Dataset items
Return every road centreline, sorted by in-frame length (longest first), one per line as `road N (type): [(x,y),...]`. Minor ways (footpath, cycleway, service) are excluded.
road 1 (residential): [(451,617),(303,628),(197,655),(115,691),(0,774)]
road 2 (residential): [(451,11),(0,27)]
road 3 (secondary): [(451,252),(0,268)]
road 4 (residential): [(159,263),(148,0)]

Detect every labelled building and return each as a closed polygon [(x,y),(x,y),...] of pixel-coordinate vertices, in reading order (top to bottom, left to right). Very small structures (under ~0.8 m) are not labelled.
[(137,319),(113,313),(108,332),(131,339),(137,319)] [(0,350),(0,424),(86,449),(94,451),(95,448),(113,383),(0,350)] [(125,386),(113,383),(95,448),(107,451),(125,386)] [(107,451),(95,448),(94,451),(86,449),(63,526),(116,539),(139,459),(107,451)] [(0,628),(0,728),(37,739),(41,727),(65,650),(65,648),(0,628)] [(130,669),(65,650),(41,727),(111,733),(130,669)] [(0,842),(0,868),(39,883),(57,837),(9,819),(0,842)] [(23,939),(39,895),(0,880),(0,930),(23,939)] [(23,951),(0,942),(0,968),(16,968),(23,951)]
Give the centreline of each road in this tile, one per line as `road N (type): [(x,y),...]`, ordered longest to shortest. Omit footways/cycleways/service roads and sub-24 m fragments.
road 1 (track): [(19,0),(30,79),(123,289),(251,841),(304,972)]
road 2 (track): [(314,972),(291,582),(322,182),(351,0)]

THE TASK: Please output the complete set of records above without any alteration.

TASK SOLUTION:
Return every road centreline, sorted by in-frame length (longest first), one per line as `road N (type): [(x,y),...]`. Minor ways (footpath, cycleway, service) are excluded.
road 1 (residential): [(451,617),(303,628),(197,655),(115,691),(0,774)]
road 2 (residential): [(451,11),(0,27)]
road 3 (secondary): [(451,252),(0,268)]
road 4 (residential): [(159,263),(148,0)]

Detect every labelled building and return each as a closed polygon [(x,y),(x,y),...] of pixel-coordinate vertices, in reading order (top to bottom, left to right). Very small structures (under ~0.8 m) are not labelled.
[(137,319),(113,313),(108,332),(131,339),(137,319)] [(0,350),(0,424),(86,449),(94,451),(95,448),(113,383),(0,350)] [(125,386),(113,383),(95,448),(107,451),(125,386)] [(107,451),(95,448),(94,451),(86,449),(63,526),(116,539),(139,459),(107,451)] [(0,628),(0,728),(37,739),(41,727),(65,650),(65,648),(0,628)] [(130,669),(65,650),(41,727),(111,733),(130,669)] [(0,842),(0,868),(39,883),(57,837),(9,819),(0,842)] [(23,939),(39,895),(0,880),(0,930),(23,939)] [(23,951),(0,942),(0,968),(16,968),(23,951)]
Give the centreline of each road in this tile, one per line as `road N (type): [(x,y),...]`, ordered longest to shortest. Omit footways/cycleways/service roads and sub-24 m fragments.
road 1 (track): [(19,0),(30,79),(123,289),(251,841),(304,972)]
road 2 (track): [(314,972),(291,582),(322,182),(351,0)]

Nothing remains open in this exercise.